TASK STATEMENT: Reprint all of the data below exactly as shown and skip every image.

GIVEN INFORMATION:
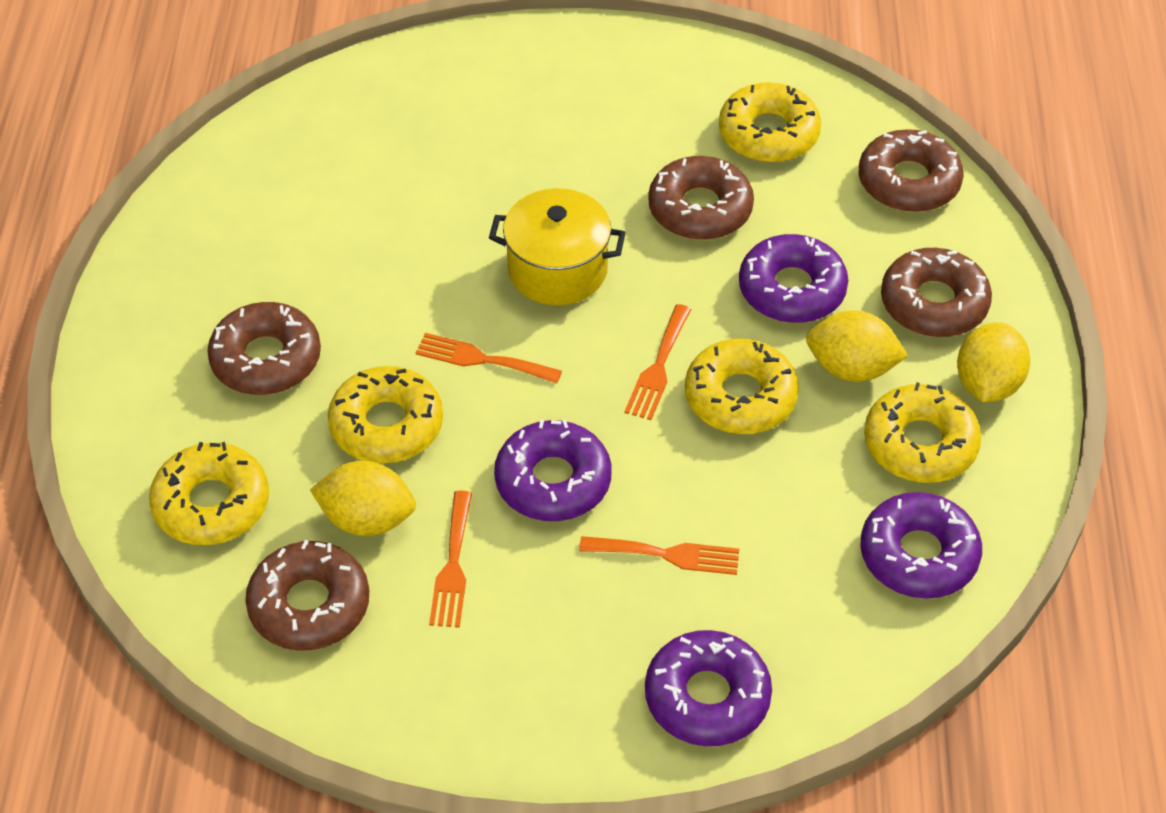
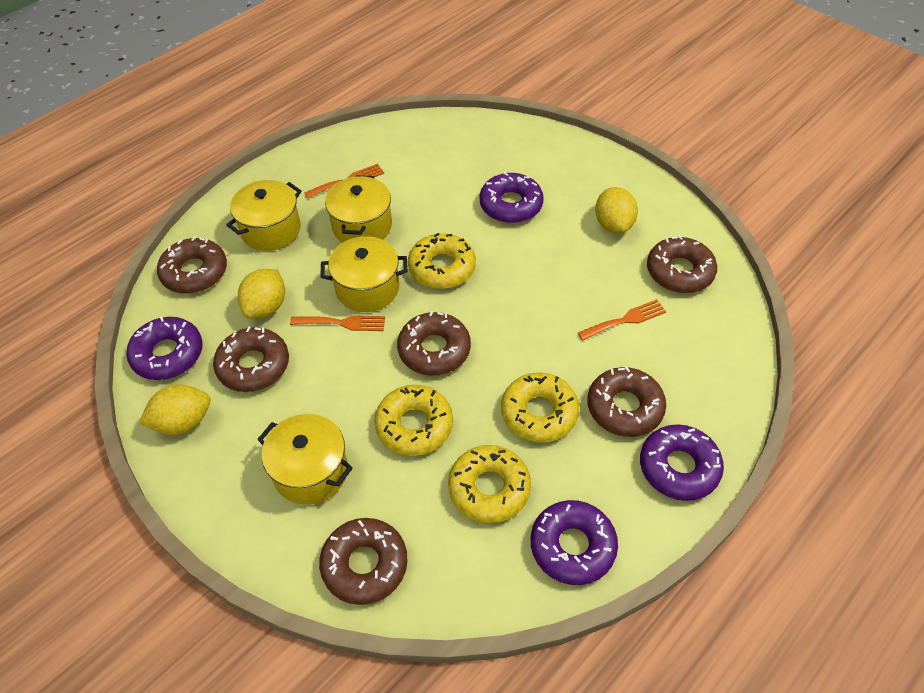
brown donut: 5 -> 6
orange fork: 4 -> 3
yellow donut: 5 -> 4
yellow pot: 1 -> 4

THE COMPLETED TASK:
brown donut: 5 -> 6
orange fork: 4 -> 3
yellow donut: 5 -> 4
yellow pot: 1 -> 4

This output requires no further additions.